Assignment. Only the pictures should be dropped; every line of the data must come back exactly as written.

Image sets with object changes.
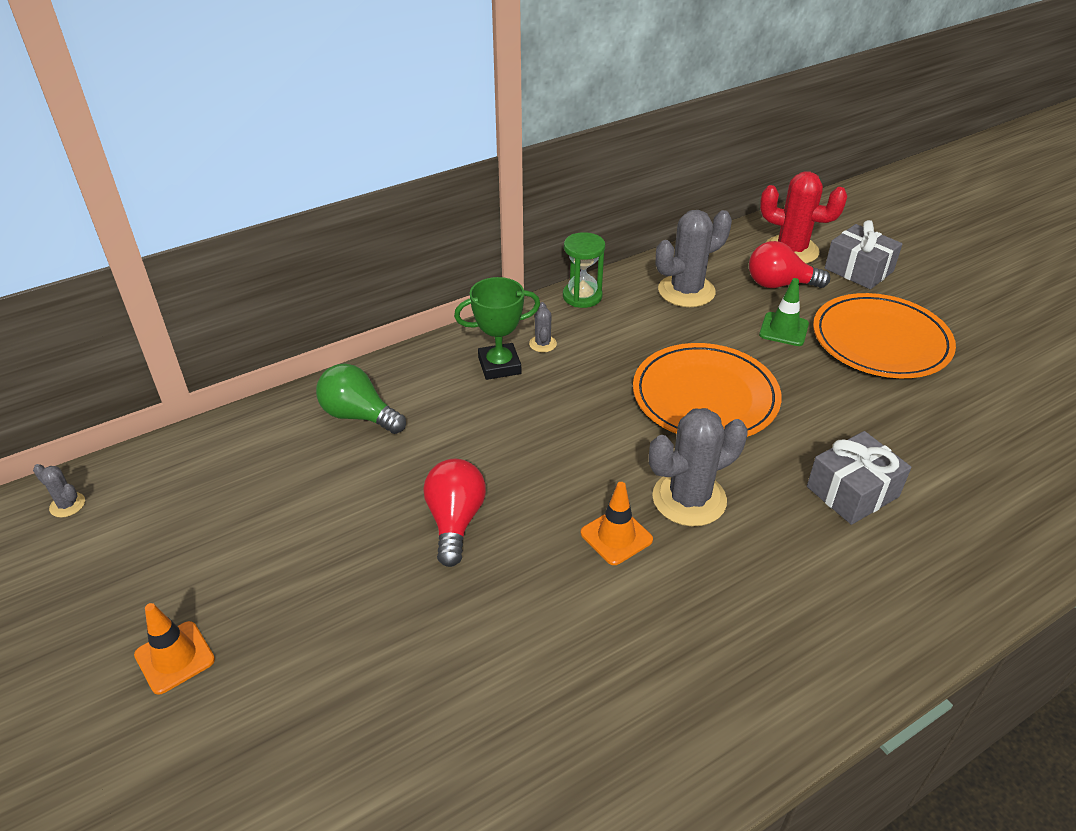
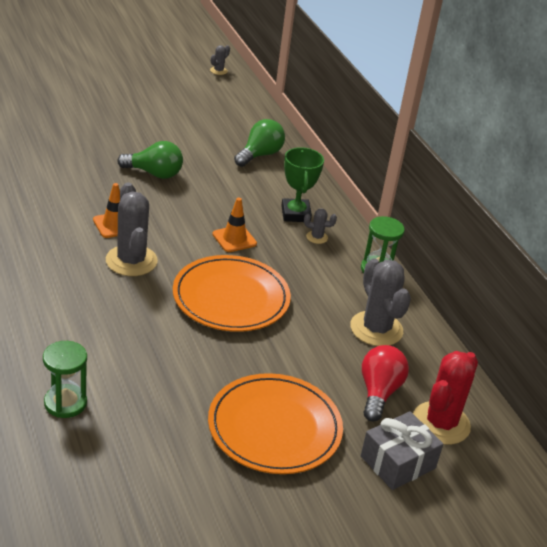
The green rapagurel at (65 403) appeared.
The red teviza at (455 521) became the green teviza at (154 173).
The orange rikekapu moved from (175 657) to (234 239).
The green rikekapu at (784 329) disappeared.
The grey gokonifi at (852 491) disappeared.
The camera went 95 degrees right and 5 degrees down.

Result for this exercise.
The green rapagurel at (65 403) appeared.
The red teviza at (455 521) became the green teviza at (154 173).
The orange rikekapu moved from (175 657) to (234 239).
The green rikekapu at (784 329) disappeared.
The grey gokonifi at (852 491) disappeared.
The camera went 95 degrees right and 5 degrees down.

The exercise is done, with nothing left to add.